- Listed entries
= Beginning of Section =

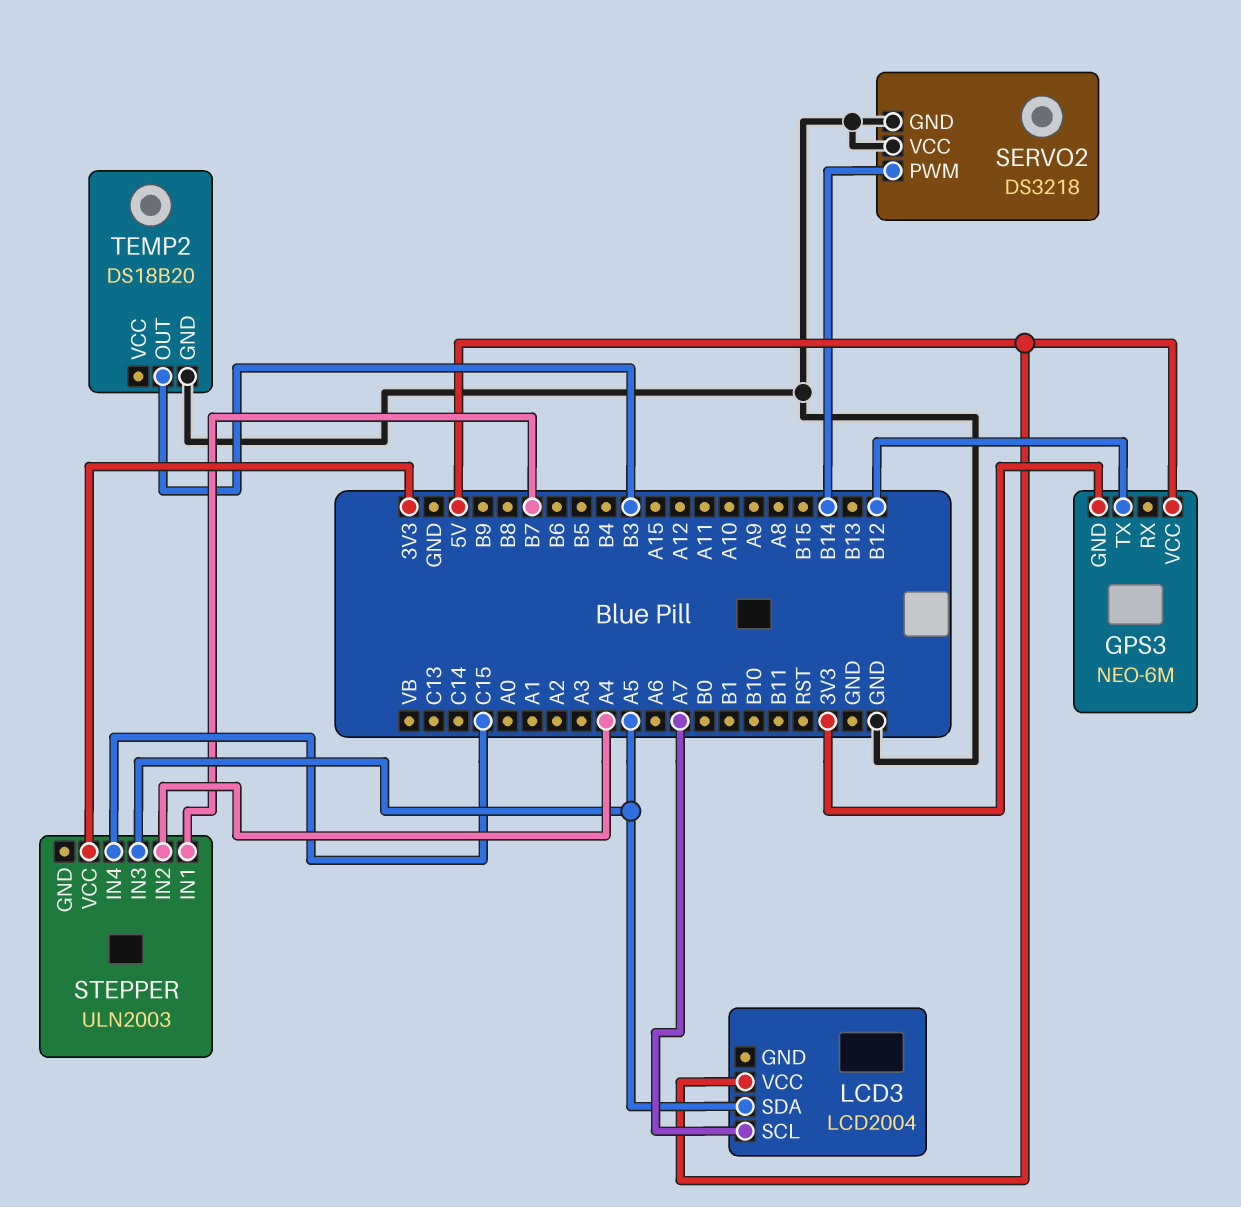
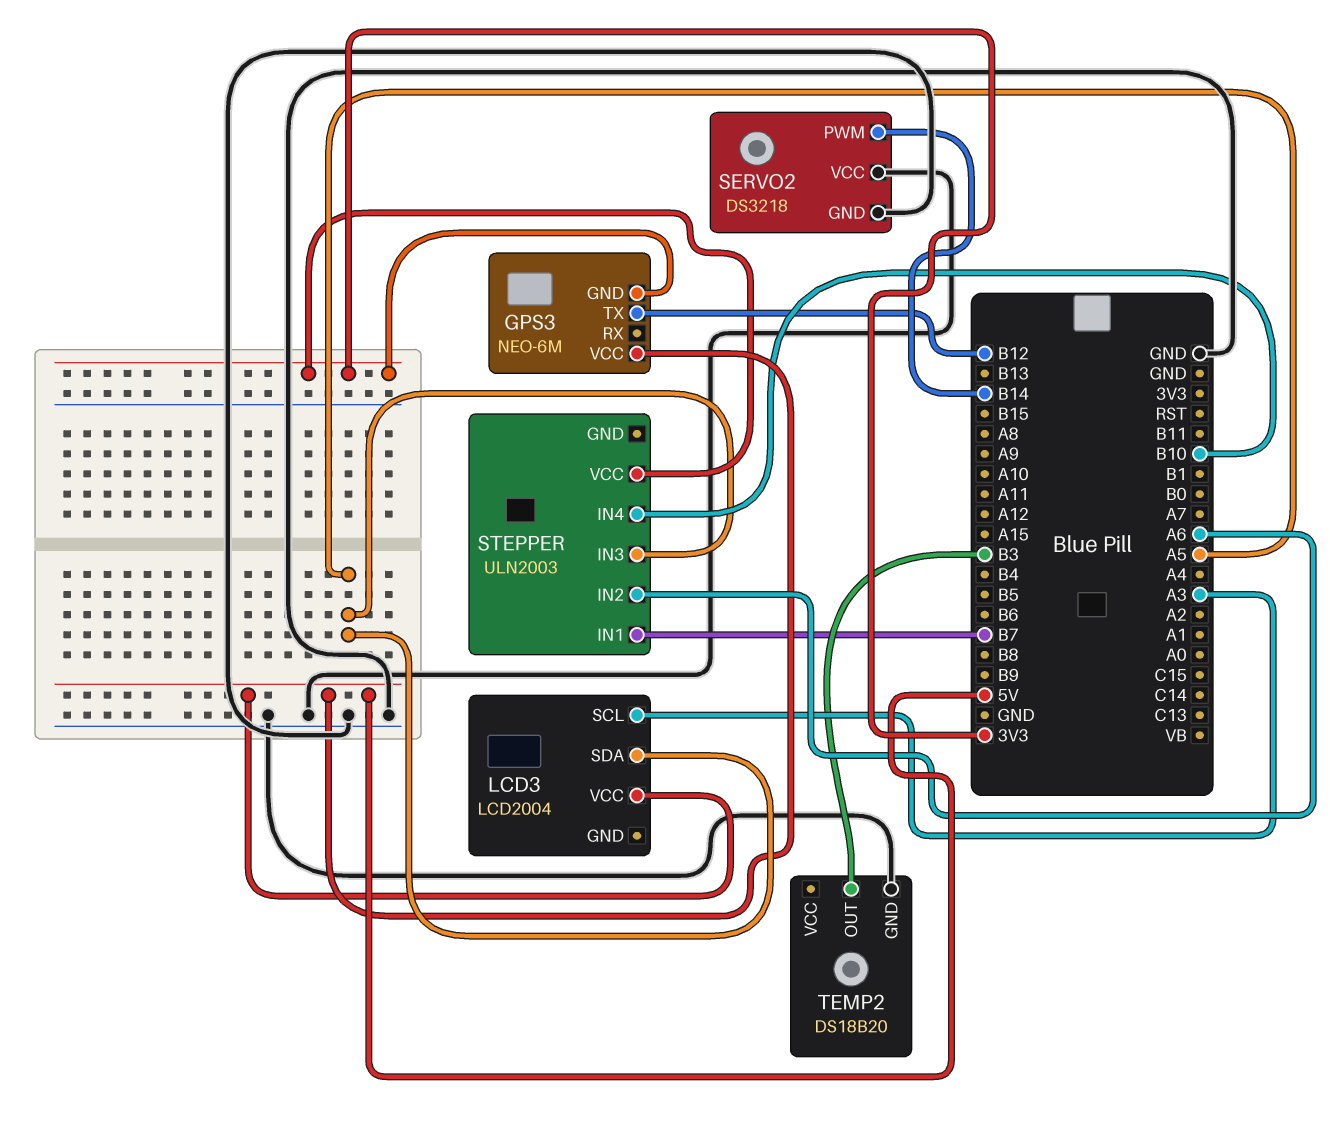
LCD3 pin SCL: A7 -> A3
STEPPER pin IN2: A4 -> A6
STEPPER pin IN4: C15 -> B10

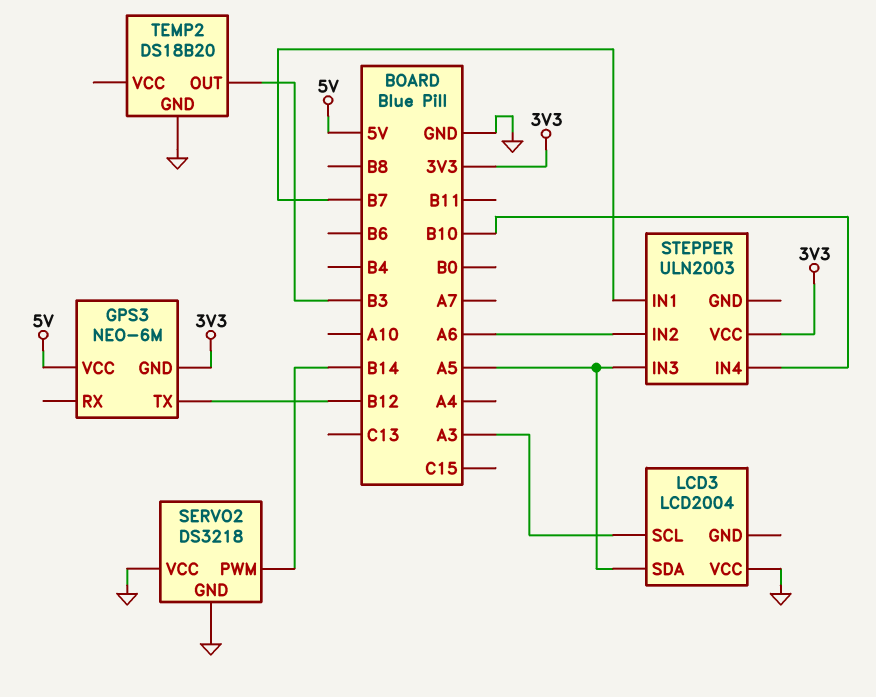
LCD3 pin VCC: 5V -> GND

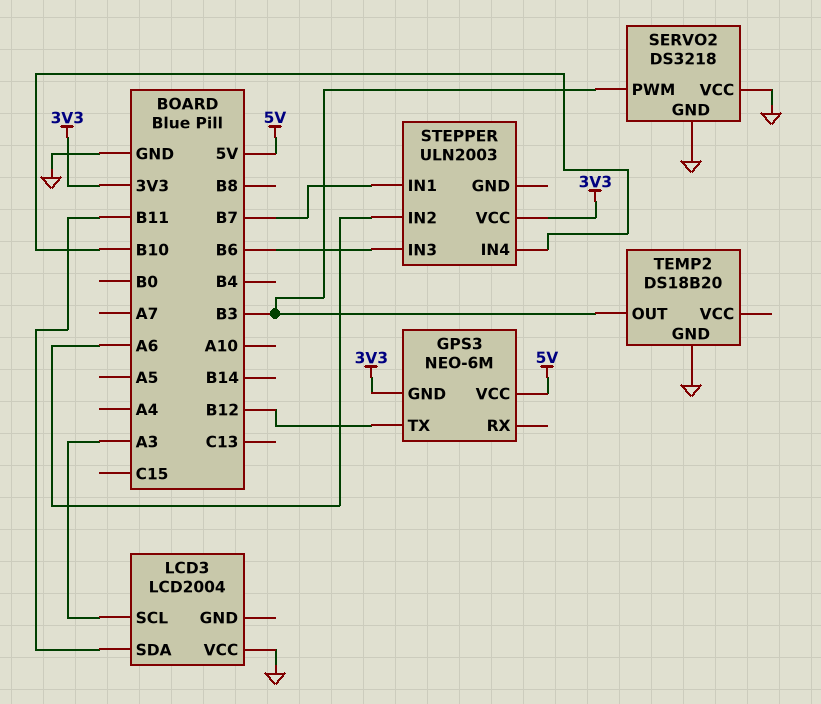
LCD3 pin SDA: A5 -> B11
SERVO2 pin PWM: B14 -> B3
STEPPER pin IN3: A5 -> B6

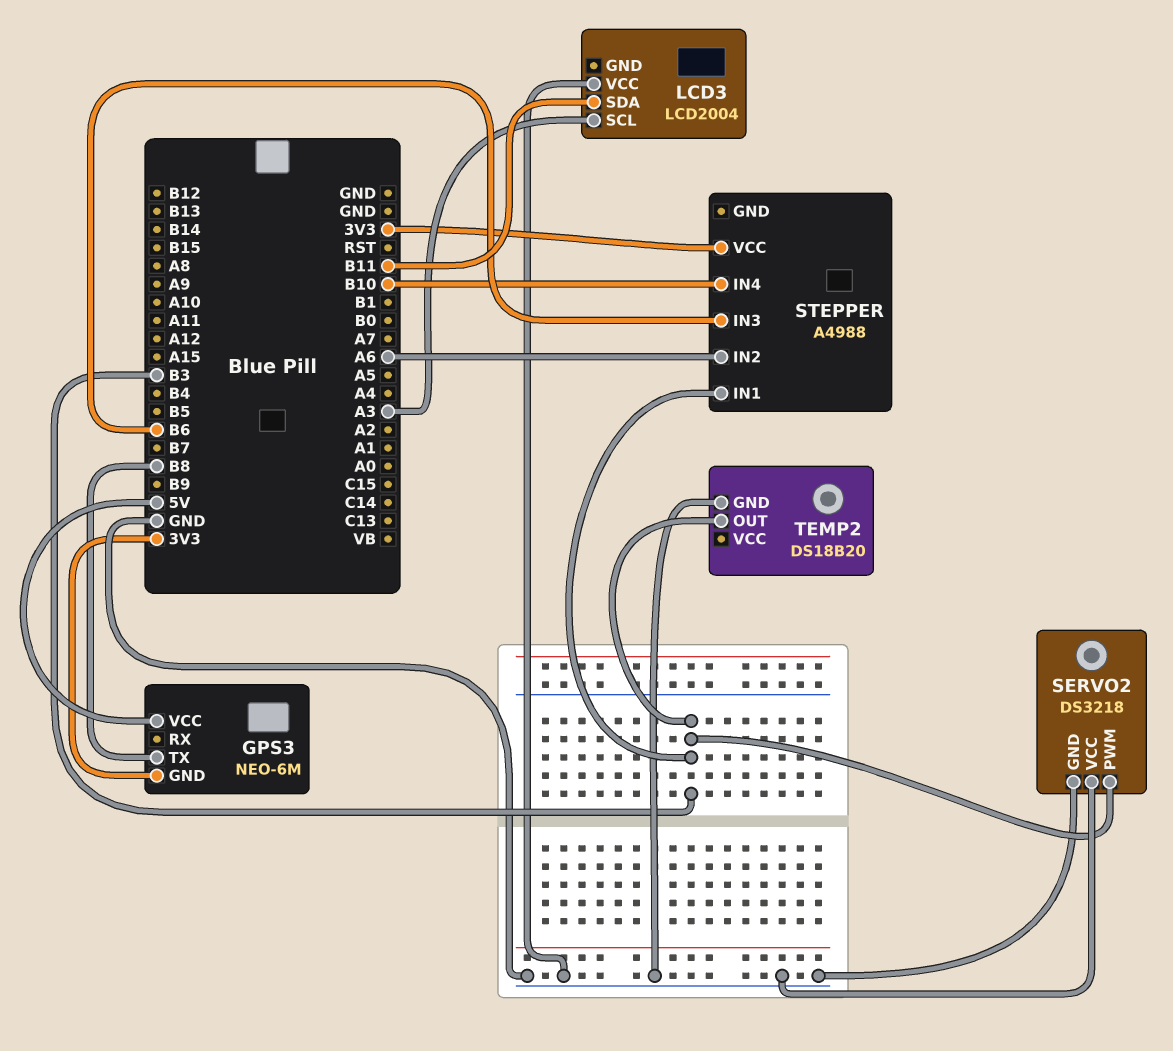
GPS3 pin TX: B12 -> B8
STEPPER: ULN2003 -> A4988
STEPPER pin IN1: B7 -> B3

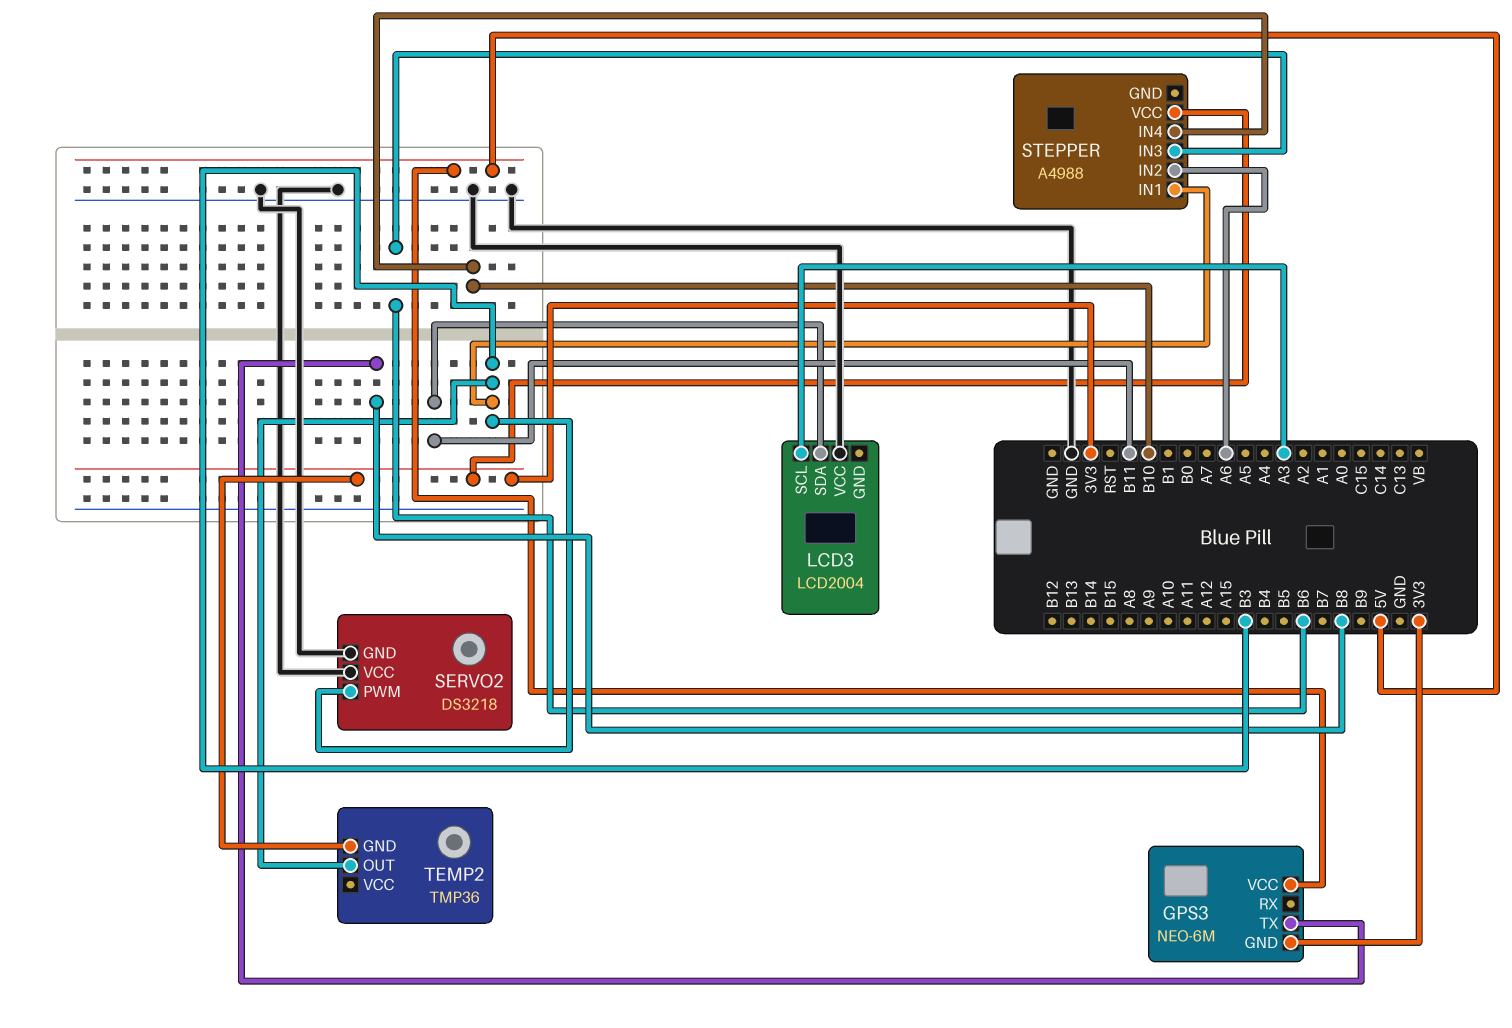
TEMP2: DS18B20 -> TMP36
TEMP2 pin GND: GND -> 3V3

= End of Section =

- Exercise aim
Images are not part of the copy. Everything else in the records must be reproduced exactly.

- Solution to this problem
LCD3 pin SCL: A7 -> A3
STEPPER pin IN2: A4 -> A6
STEPPER pin IN4: C15 -> B10

LCD3 pin VCC: 5V -> GND

LCD3 pin SDA: A5 -> B11
SERVO2 pin PWM: B14 -> B3
STEPPER pin IN3: A5 -> B6

GPS3 pin TX: B12 -> B8
STEPPER: ULN2003 -> A4988
STEPPER pin IN1: B7 -> B3

TEMP2: DS18B20 -> TMP36
TEMP2 pin GND: GND -> 3V3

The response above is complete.